▶ [Input data]:

········

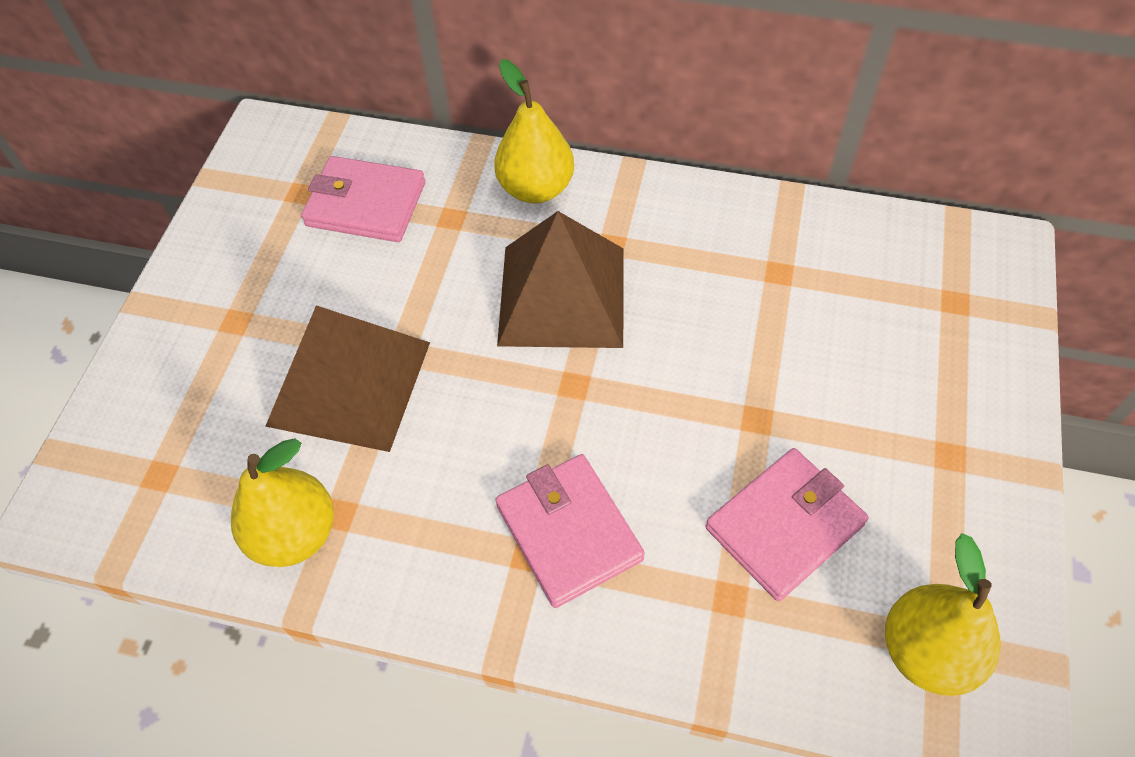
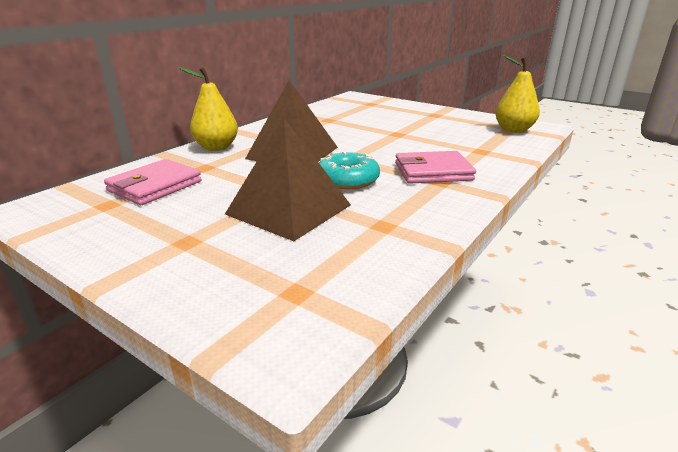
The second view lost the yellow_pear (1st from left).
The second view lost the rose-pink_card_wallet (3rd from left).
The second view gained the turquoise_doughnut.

········

Would you mind transcribing the material exactly, without the pictures?

▶ [Solution for this exercise]:
The second view lost the yellow_pear (1st from left).
The second view lost the rose-pink_card_wallet (3rd from left).
The second view gained the turquoise_doughnut.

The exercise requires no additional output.